[EXERCISE INSTRUCTIONS] If an entry holds a picture, leave the picture out and output everything else exactly.

[RECORD SET]
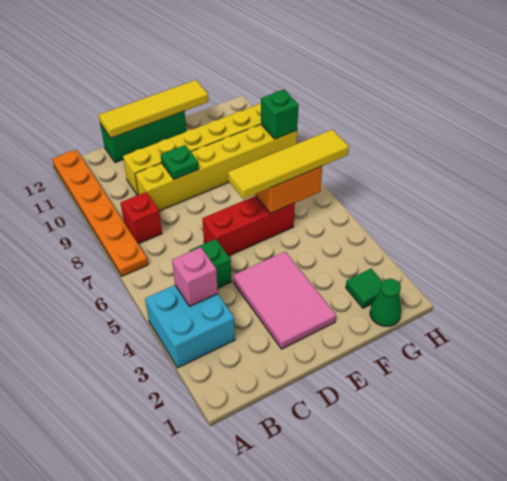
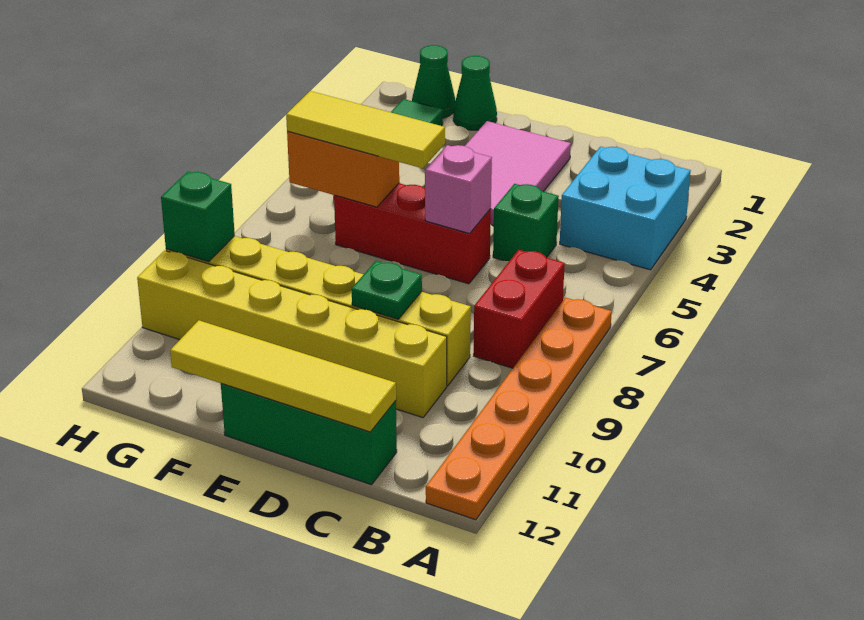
pink brick B4 level 2 -> pink brick D6 level 2
red brick B8 level 1 -> red brick B7:B8 level 1
yellow tile E6:H6 level 3 -> yellow tile E6:G6 level 3
none -> green cone F1 level 1

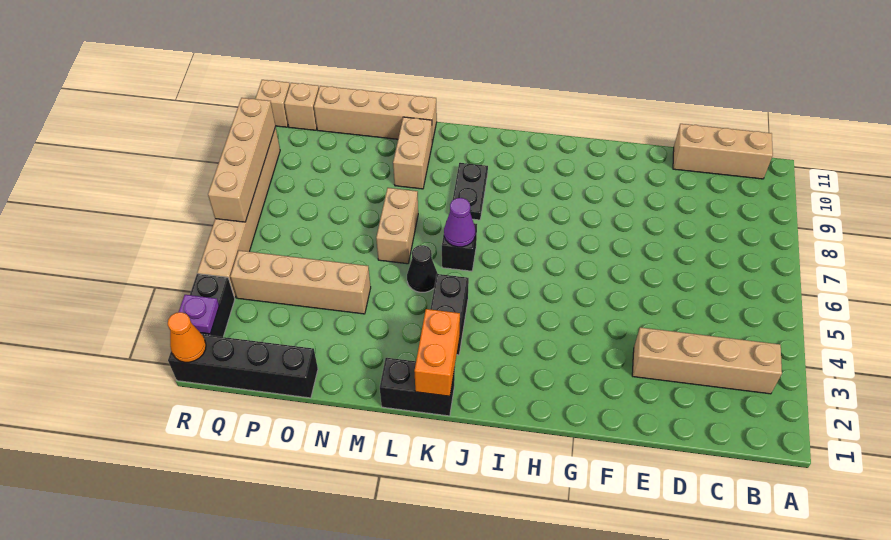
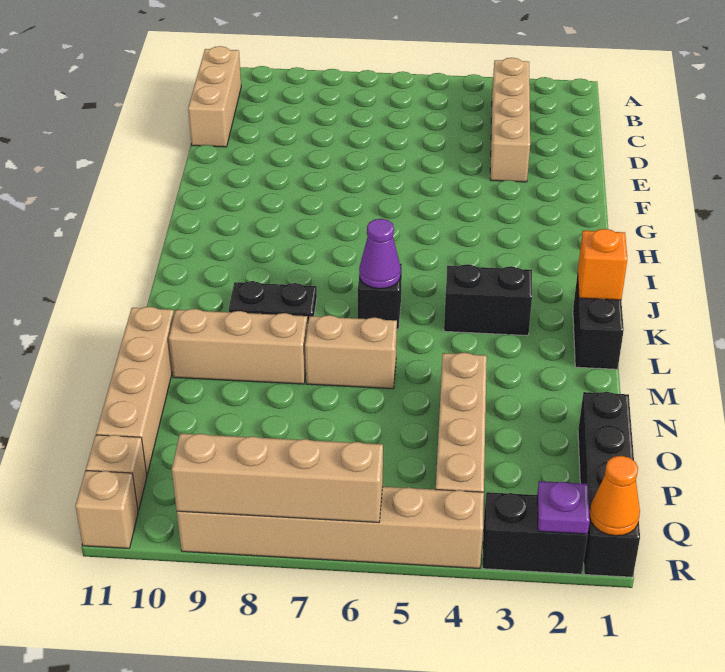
orange brick K1:K2 level 2 -> orange brick K1 level 2
black cone L5 level 1 -> none
tan brick M9:M10 level 1 -> tan brick M8:M10 level 1

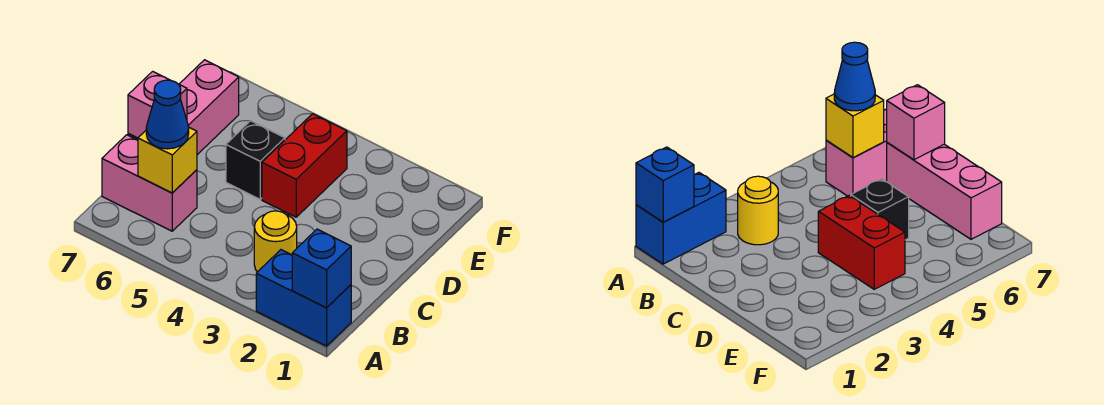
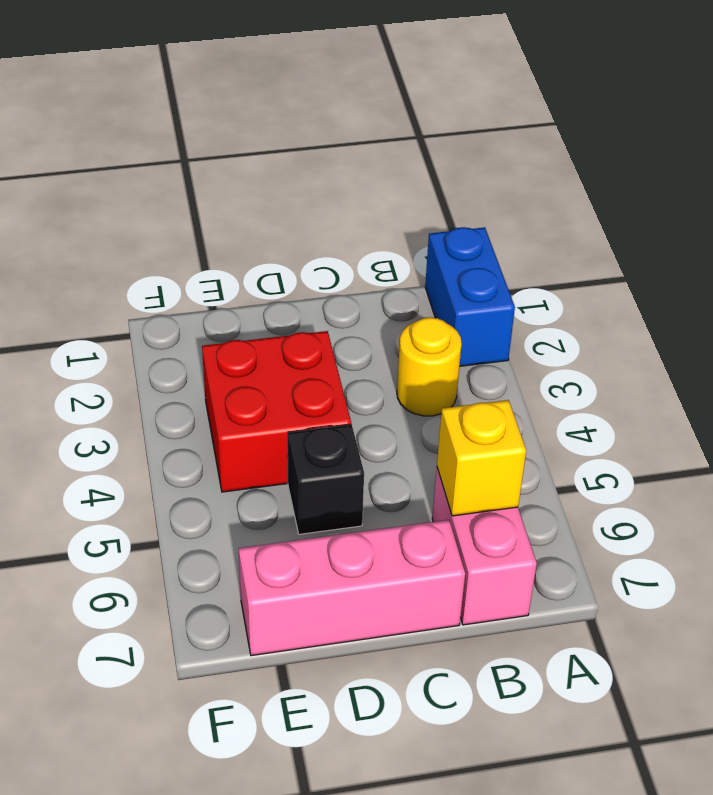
blue brick A1 level 2 -> none
blue cone B6 level 3 -> none
pink brick C7 level 2 -> none
red brick D4:E4 level 1 -> red brick D3:E4 level 1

[COMPLETED TASK]
pink brick B4 level 2 -> pink brick D6 level 2
red brick B8 level 1 -> red brick B7:B8 level 1
yellow tile E6:H6 level 3 -> yellow tile E6:G6 level 3
none -> green cone F1 level 1

orange brick K1:K2 level 2 -> orange brick K1 level 2
black cone L5 level 1 -> none
tan brick M9:M10 level 1 -> tan brick M8:M10 level 1

blue brick A1 level 2 -> none
blue cone B6 level 3 -> none
pink brick C7 level 2 -> none
red brick D4:E4 level 1 -> red brick D3:E4 level 1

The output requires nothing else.